Your objective =
The expected answer is the set of lines in the data below between the line holding "camera: 25 degrees right, 15 degrees down" and the line holding "(715, 276) = (476, 338): none -> orange ball", inclusive, written out exactly.
** Opening Data section block **
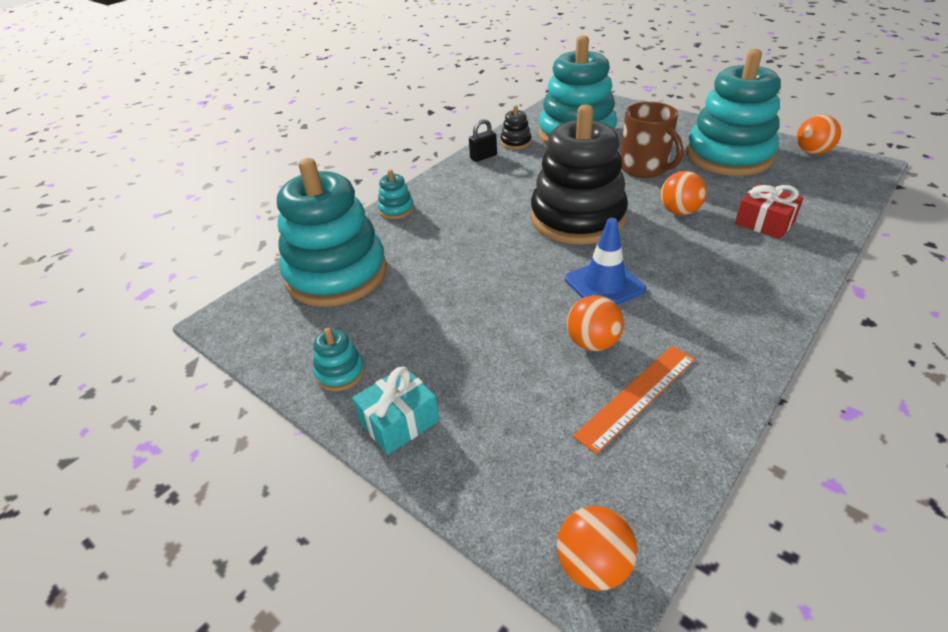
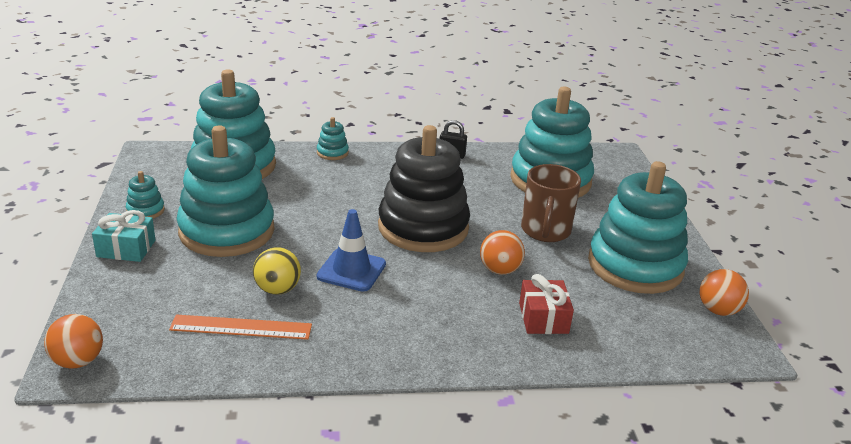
camera: 40 degrees right, 10 degrees down
(452, 331) = (227, 231): none -> turquoise stacking toy
(516, 142) = (494, 159): black stacking toy -> none
(592, 343) = (277, 289): orange ball -> yellow ball

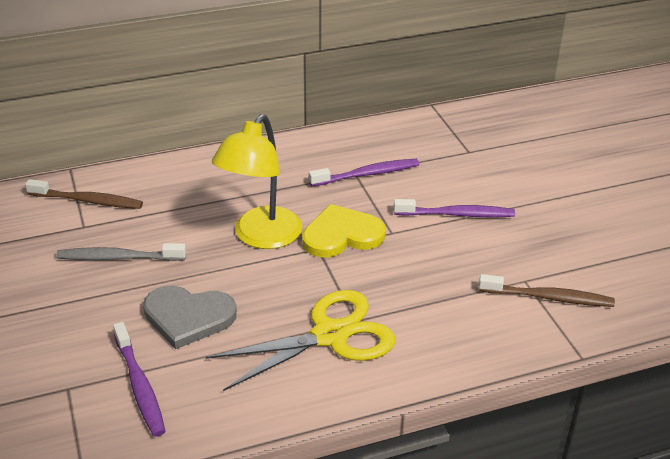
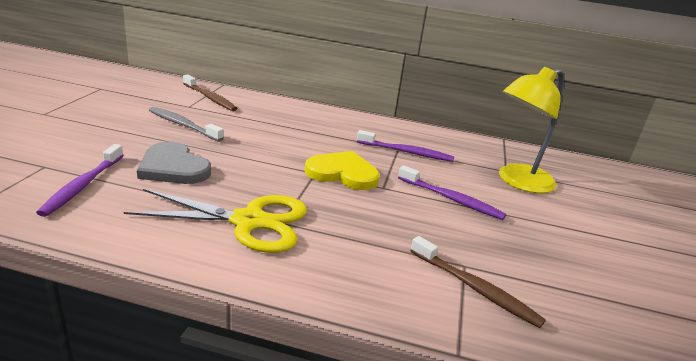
camera: 30 degrees right, 10 degrees down
(261, 237) = (284, 151): yellow lamp -> yellow lamp (517, 181)

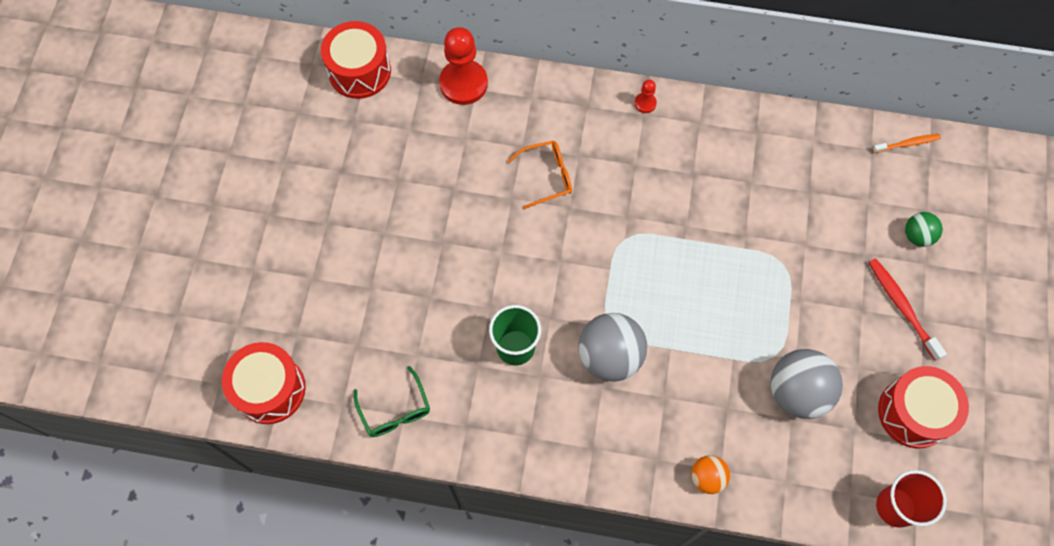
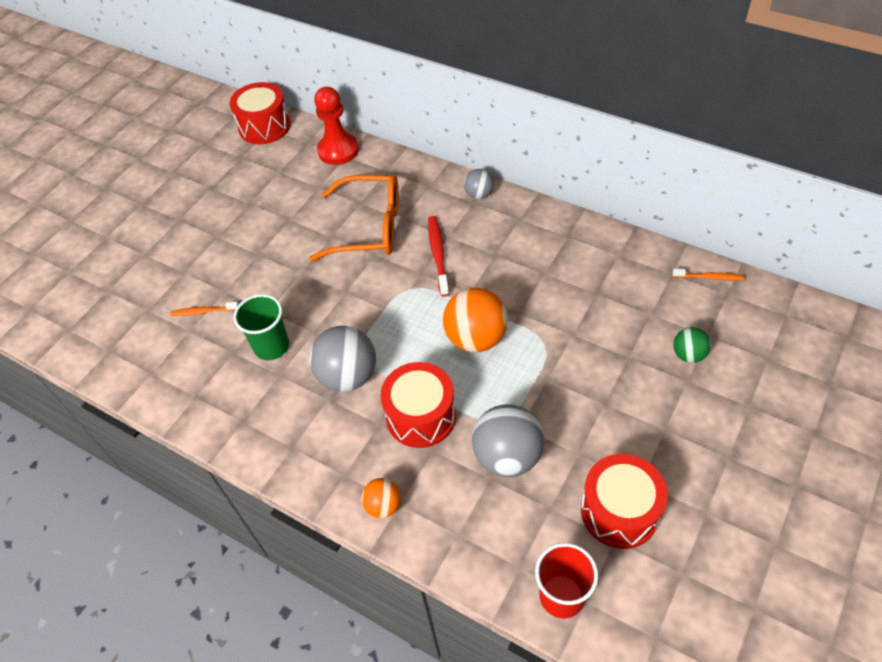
camera: 25 degrees right, 15 degrees down
(270, 389) = (63, 323): red drum -> red drum (421, 416)
(395, 410) = (146, 366): green glasses -> none
(420, 328) = (203, 311): none -> orange toothbrush
(546, 176) = (368, 227): orange glasses -> orange glasses, size x1.80
(645, 103) = (479, 194): red pawn -> grey ball
(715, 276) = (476, 338): none -> orange ball
(902, 307) = (647, 412): red toothbrush -> red toothbrush (438, 254)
** Closing Data section block **
Task response =
camera: 25 degrees right, 15 degrees down
(270, 389) = (63, 323): red drum -> red drum (421, 416)
(395, 410) = (146, 366): green glasses -> none
(420, 328) = (203, 311): none -> orange toothbrush
(546, 176) = (368, 227): orange glasses -> orange glasses, size x1.80
(645, 103) = (479, 194): red pawn -> grey ball
(715, 276) = (476, 338): none -> orange ball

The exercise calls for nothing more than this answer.